→ **Task statement**:
In the data that follows, how many lines include the string "none"? Answer with the number alone.

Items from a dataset
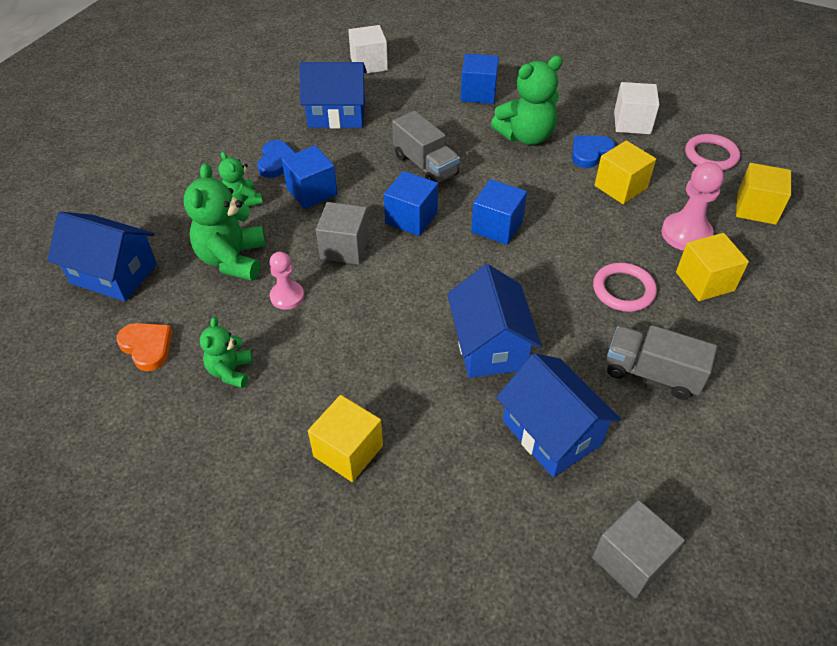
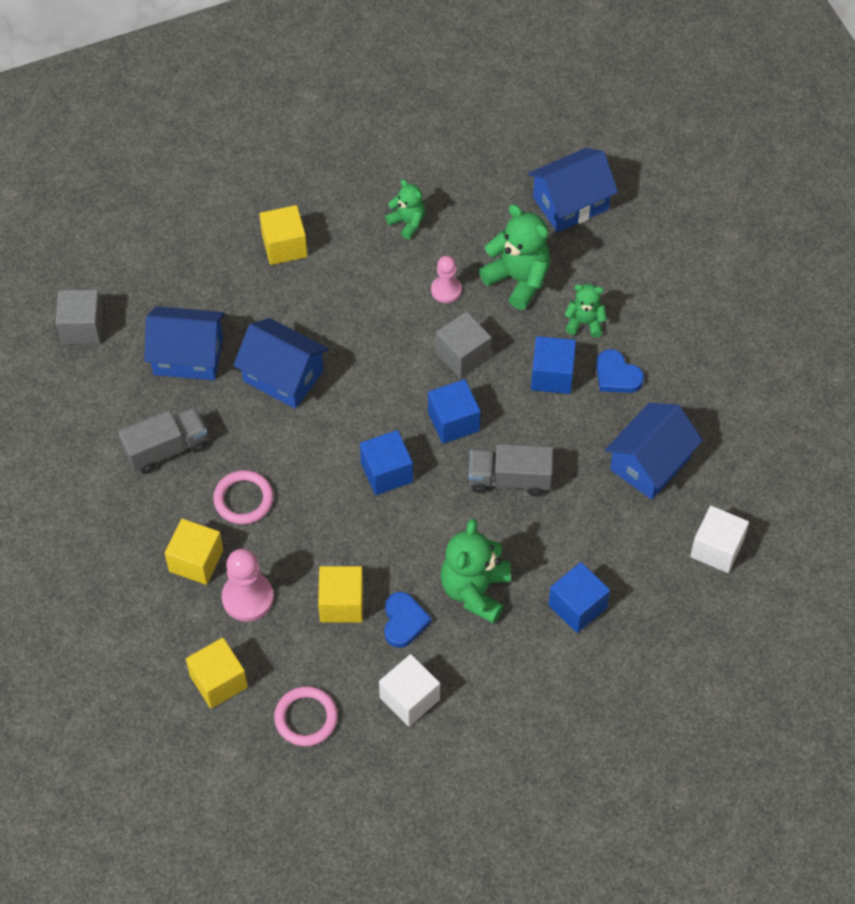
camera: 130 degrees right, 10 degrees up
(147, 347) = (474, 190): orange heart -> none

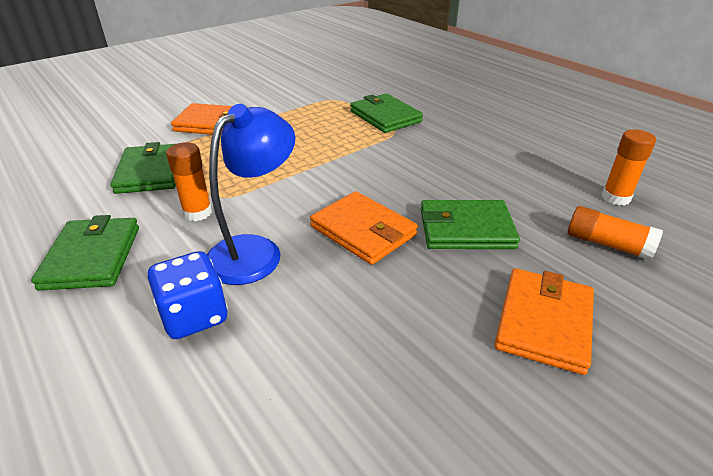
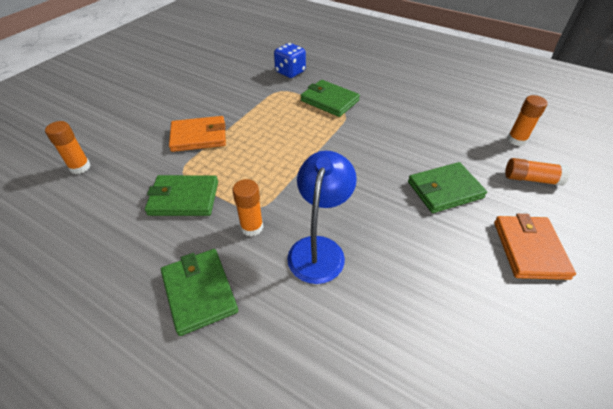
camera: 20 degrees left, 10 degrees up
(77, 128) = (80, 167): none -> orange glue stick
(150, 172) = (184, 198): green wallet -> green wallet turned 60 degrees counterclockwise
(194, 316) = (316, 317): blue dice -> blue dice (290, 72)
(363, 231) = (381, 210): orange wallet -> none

→ **Output**:
3